INSTRUCTIONS FOR THE TASK = Skip the pictures. Give all the data again exactly.

AVAILABLE DATA =
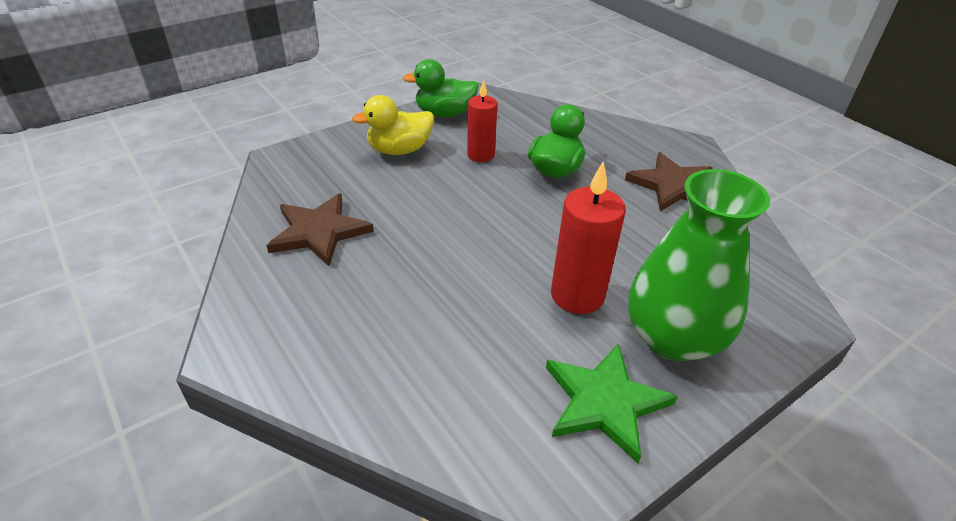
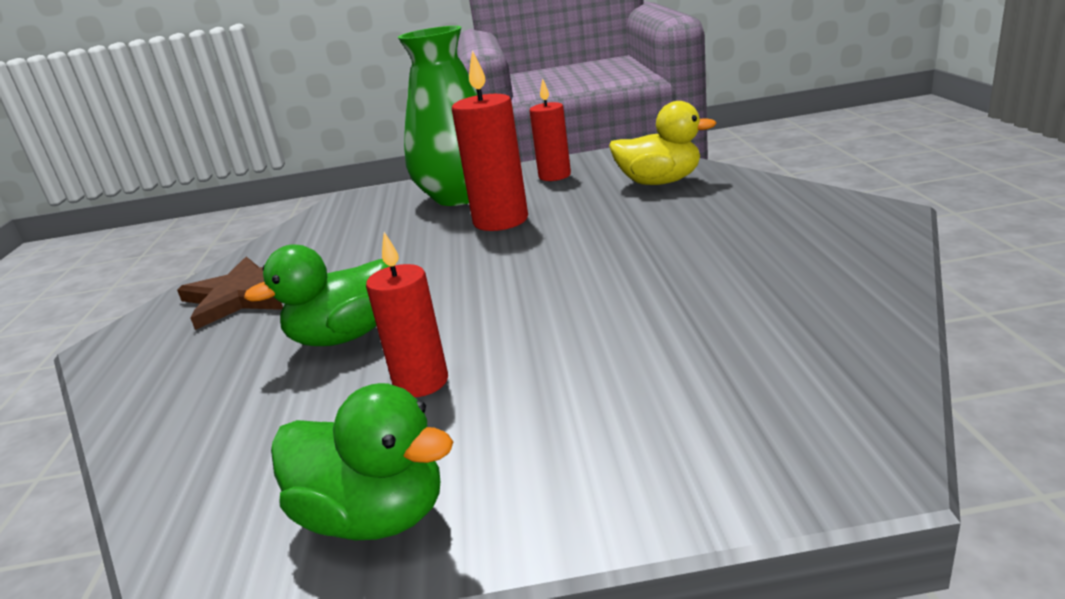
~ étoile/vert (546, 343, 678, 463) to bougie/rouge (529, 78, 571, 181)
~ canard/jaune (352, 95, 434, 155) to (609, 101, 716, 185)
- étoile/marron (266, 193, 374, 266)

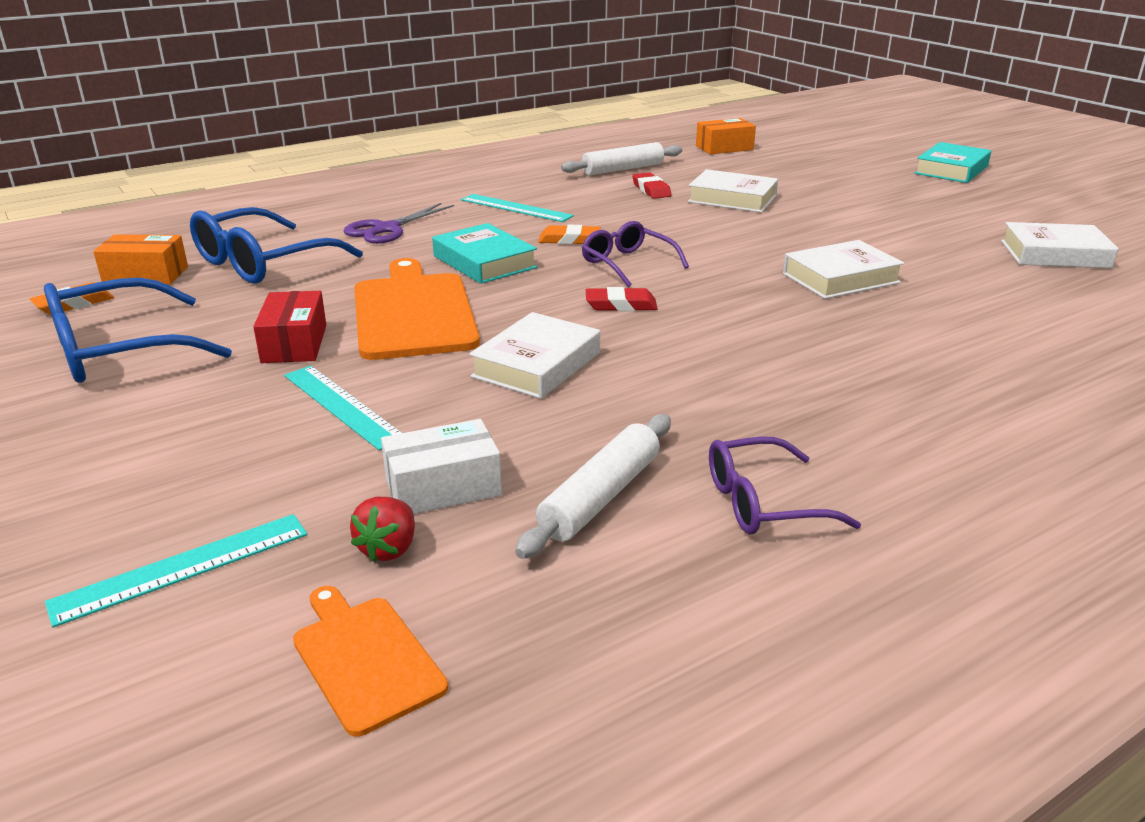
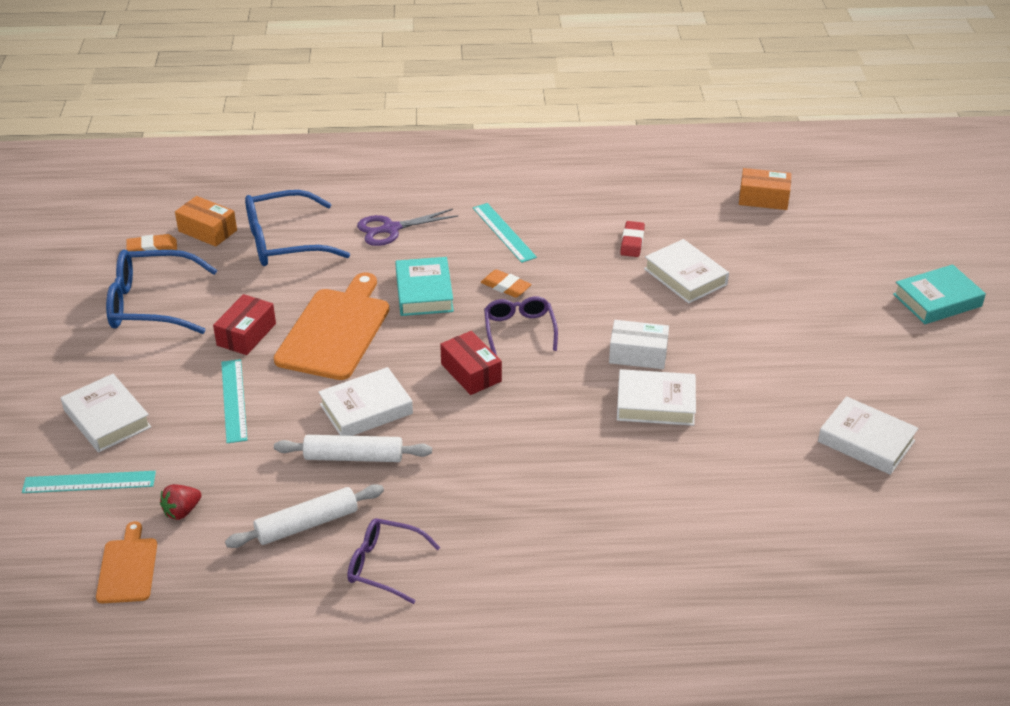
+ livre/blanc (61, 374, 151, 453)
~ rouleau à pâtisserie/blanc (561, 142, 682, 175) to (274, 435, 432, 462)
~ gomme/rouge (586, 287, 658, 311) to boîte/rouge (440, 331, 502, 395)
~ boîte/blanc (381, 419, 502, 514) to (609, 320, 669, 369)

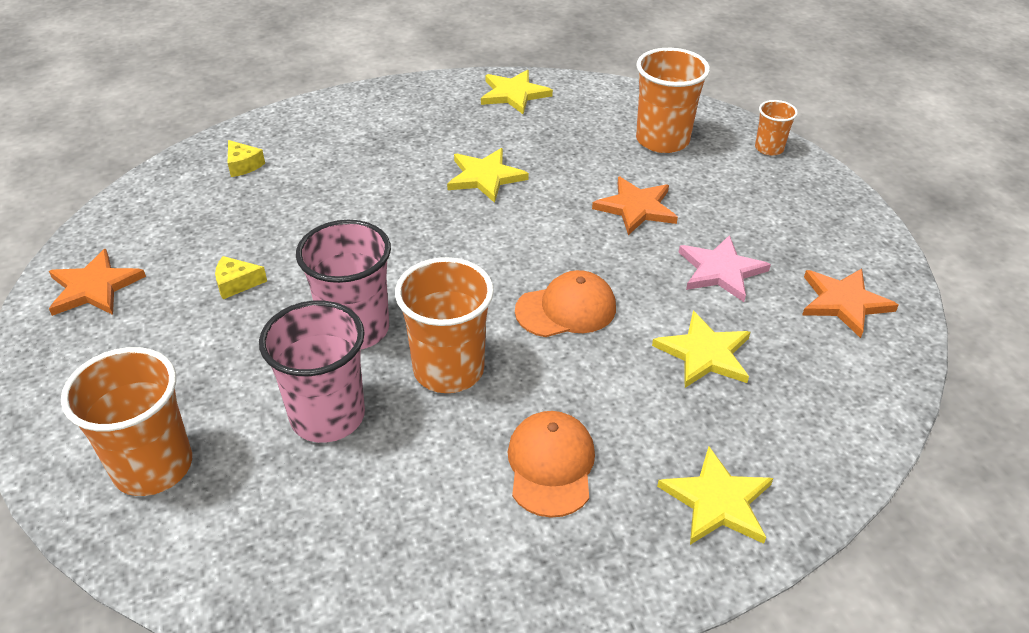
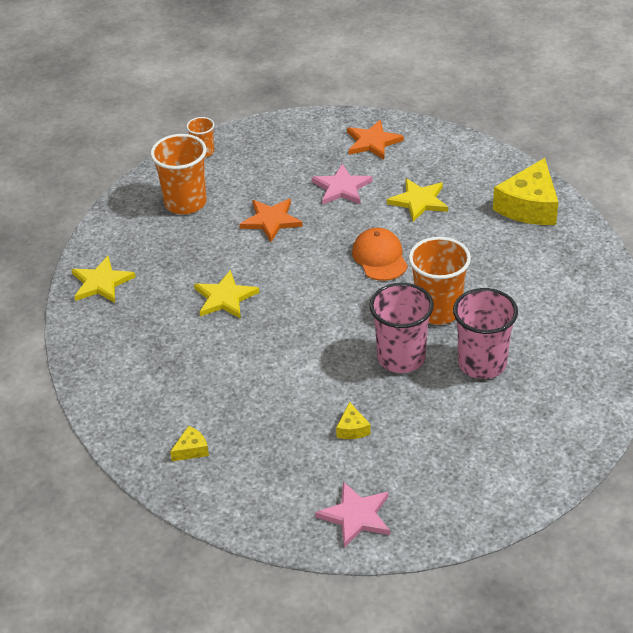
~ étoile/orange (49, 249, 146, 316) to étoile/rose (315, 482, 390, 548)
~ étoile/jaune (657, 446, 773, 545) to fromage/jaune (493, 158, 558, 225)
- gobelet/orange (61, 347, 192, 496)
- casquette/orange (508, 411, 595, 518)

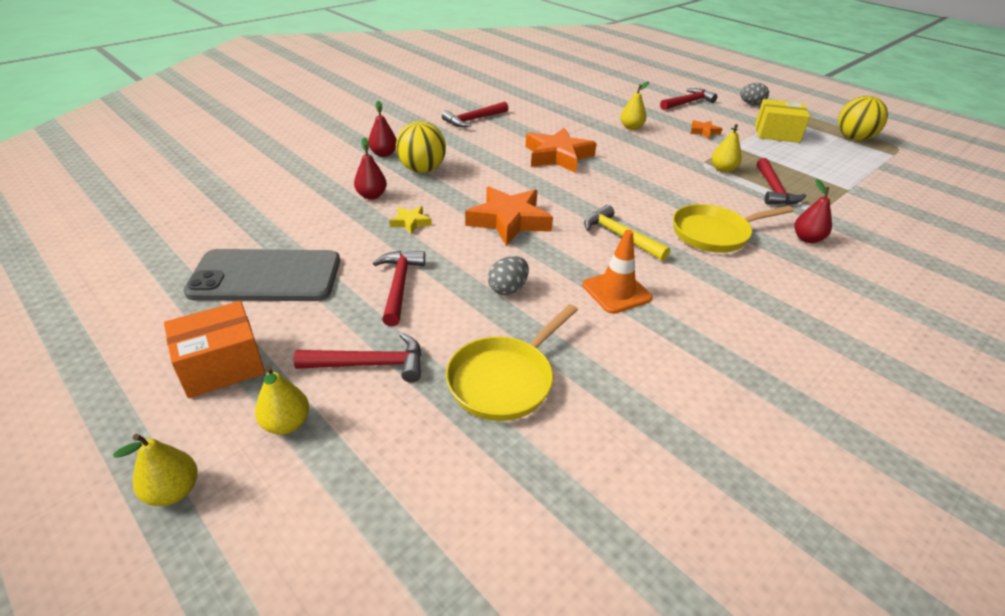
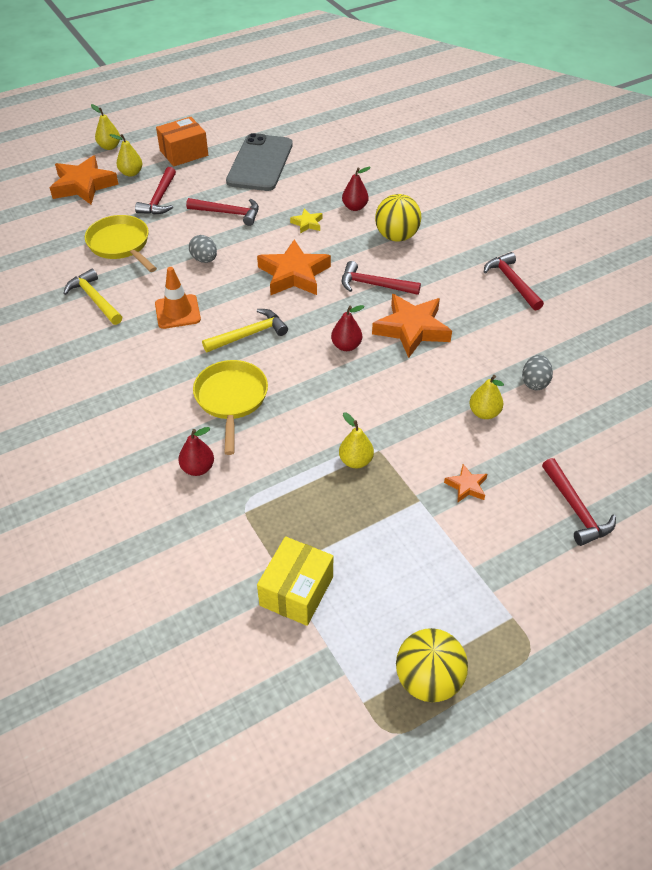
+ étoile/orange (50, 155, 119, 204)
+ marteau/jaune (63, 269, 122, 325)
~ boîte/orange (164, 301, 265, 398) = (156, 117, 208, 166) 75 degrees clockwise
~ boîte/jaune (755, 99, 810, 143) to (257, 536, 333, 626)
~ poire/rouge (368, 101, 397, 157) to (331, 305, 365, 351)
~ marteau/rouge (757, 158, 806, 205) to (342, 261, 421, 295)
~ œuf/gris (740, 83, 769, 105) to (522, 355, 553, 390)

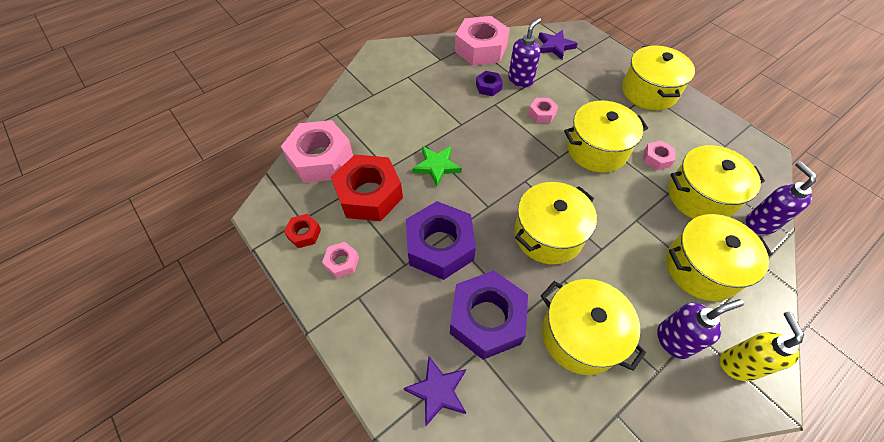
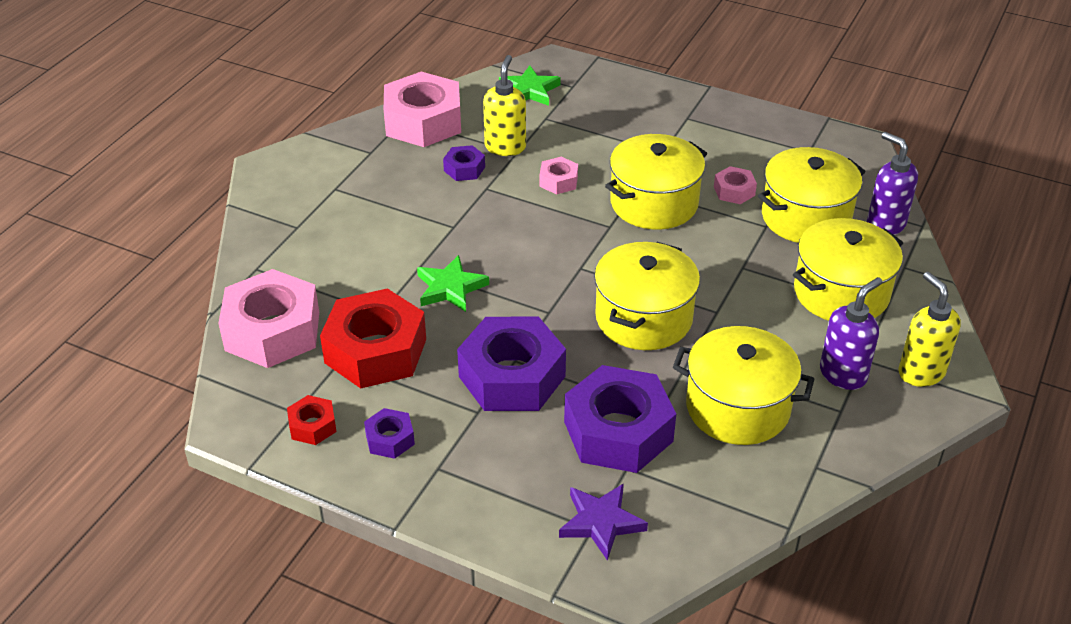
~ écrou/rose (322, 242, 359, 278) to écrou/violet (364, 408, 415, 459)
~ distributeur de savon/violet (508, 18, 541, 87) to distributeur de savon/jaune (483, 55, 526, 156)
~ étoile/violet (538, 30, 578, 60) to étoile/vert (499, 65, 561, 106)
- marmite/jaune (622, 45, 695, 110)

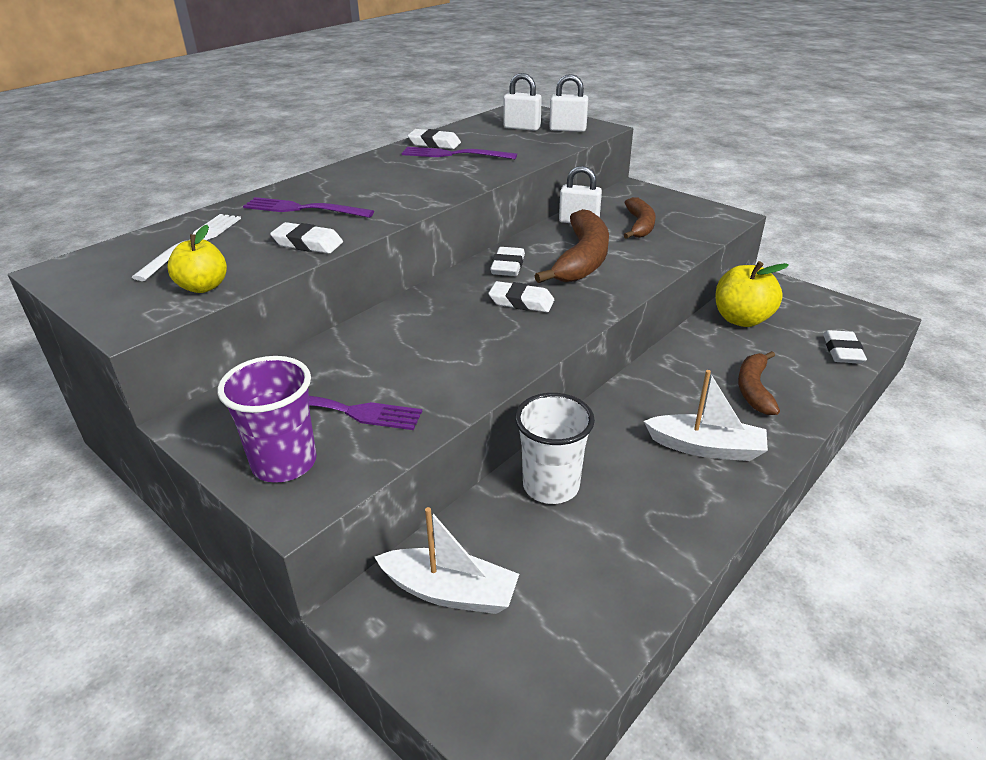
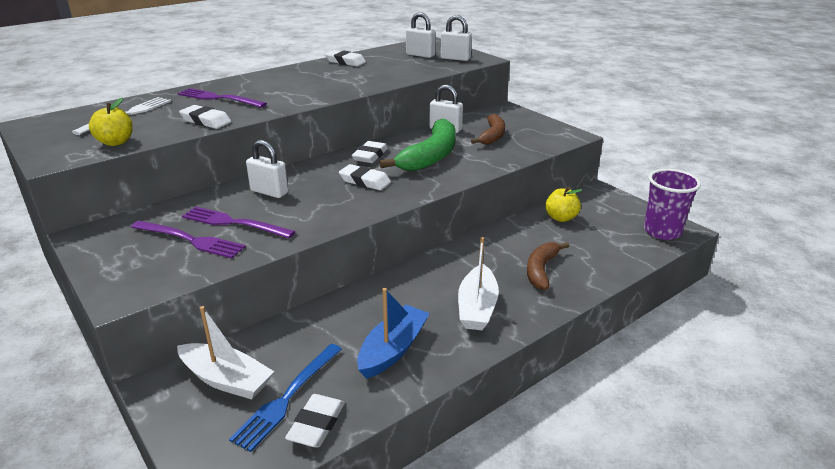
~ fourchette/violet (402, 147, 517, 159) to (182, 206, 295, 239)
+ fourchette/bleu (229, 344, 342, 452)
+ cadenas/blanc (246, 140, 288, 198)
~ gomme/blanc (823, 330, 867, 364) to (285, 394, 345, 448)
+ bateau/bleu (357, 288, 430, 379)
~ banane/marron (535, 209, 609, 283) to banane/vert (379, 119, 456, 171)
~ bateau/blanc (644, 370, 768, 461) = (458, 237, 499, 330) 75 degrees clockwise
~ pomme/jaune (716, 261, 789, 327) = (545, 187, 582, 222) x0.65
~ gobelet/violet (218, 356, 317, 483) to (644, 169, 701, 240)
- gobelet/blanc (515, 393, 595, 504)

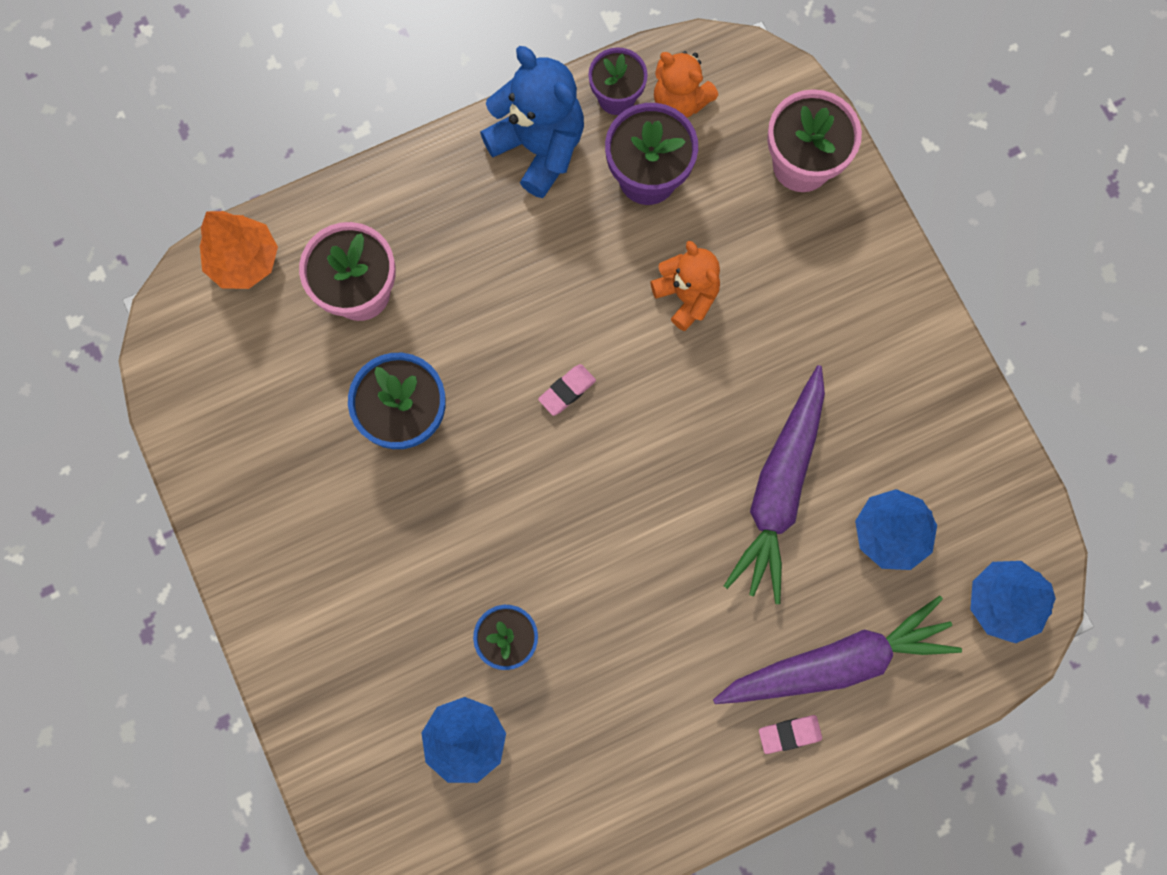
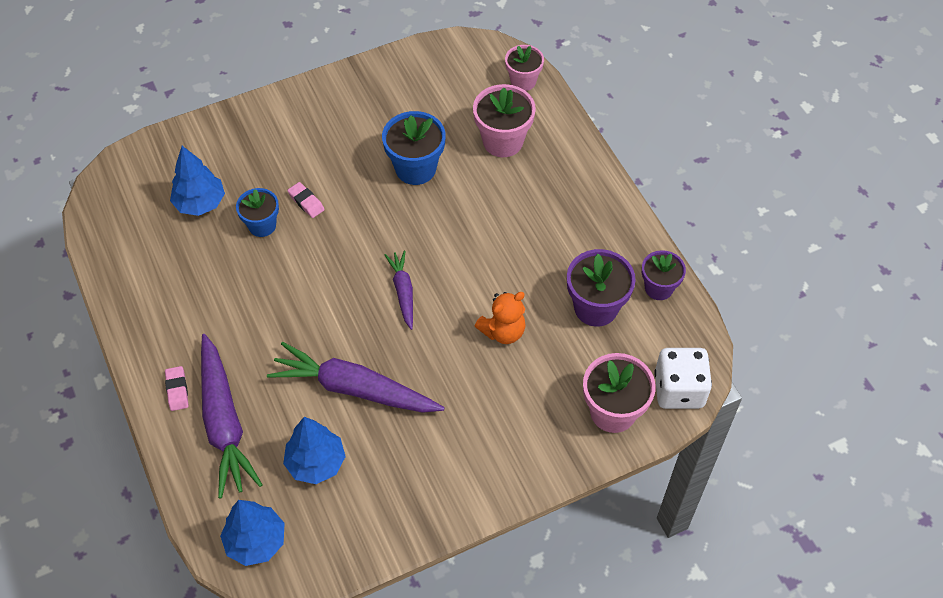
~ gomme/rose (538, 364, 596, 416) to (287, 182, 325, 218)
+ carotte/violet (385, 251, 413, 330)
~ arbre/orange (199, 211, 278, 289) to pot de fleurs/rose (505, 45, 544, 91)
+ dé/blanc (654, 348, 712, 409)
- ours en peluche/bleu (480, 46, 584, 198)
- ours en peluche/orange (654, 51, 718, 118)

ANSWER SPACE =
~ étoile/vert (546, 343, 678, 463) to bougie/rouge (529, 78, 571, 181)
~ canard/jaune (352, 95, 434, 155) to (609, 101, 716, 185)
- étoile/marron (266, 193, 374, 266)

+ livre/blanc (61, 374, 151, 453)
~ rouleau à pâtisserie/blanc (561, 142, 682, 175) to (274, 435, 432, 462)
~ gomme/rouge (586, 287, 658, 311) to boîte/rouge (440, 331, 502, 395)
~ boîte/blanc (381, 419, 502, 514) to (609, 320, 669, 369)

~ étoile/orange (49, 249, 146, 316) to étoile/rose (315, 482, 390, 548)
~ étoile/jaune (657, 446, 773, 545) to fromage/jaune (493, 158, 558, 225)
- gobelet/orange (61, 347, 192, 496)
- casquette/orange (508, 411, 595, 518)

+ étoile/orange (50, 155, 119, 204)
+ marteau/jaune (63, 269, 122, 325)
~ boîte/orange (164, 301, 265, 398) = (156, 117, 208, 166) 75 degrees clockwise
~ boîte/jaune (755, 99, 810, 143) to (257, 536, 333, 626)
~ poire/rouge (368, 101, 397, 157) to (331, 305, 365, 351)
~ marteau/rouge (757, 158, 806, 205) to (342, 261, 421, 295)
~ œuf/gris (740, 83, 769, 105) to (522, 355, 553, 390)

~ écrou/rose (322, 242, 359, 278) to écrou/violet (364, 408, 415, 459)
~ distributeur de savon/violet (508, 18, 541, 87) to distributeur de savon/jaune (483, 55, 526, 156)
~ étoile/violet (538, 30, 578, 60) to étoile/vert (499, 65, 561, 106)
- marmite/jaune (622, 45, 695, 110)

~ fourchette/violet (402, 147, 517, 159) to (182, 206, 295, 239)
+ fourchette/bleu (229, 344, 342, 452)
+ cadenas/blanc (246, 140, 288, 198)
~ gomme/blanc (823, 330, 867, 364) to (285, 394, 345, 448)
+ bateau/bleu (357, 288, 430, 379)
~ banane/marron (535, 209, 609, 283) to banane/vert (379, 119, 456, 171)
~ bateau/blanc (644, 370, 768, 461) = (458, 237, 499, 330) 75 degrees clockwise
~ pomme/jaune (716, 261, 789, 327) = (545, 187, 582, 222) x0.65
~ gobelet/violet (218, 356, 317, 483) to (644, 169, 701, 240)
- gobelet/blanc (515, 393, 595, 504)

~ gomme/rose (538, 364, 596, 416) to (287, 182, 325, 218)
+ carotte/violet (385, 251, 413, 330)
~ arbre/orange (199, 211, 278, 289) to pot de fleurs/rose (505, 45, 544, 91)
+ dé/blanc (654, 348, 712, 409)
- ours en peluche/bleu (480, 46, 584, 198)
- ours en peluche/orange (654, 51, 718, 118)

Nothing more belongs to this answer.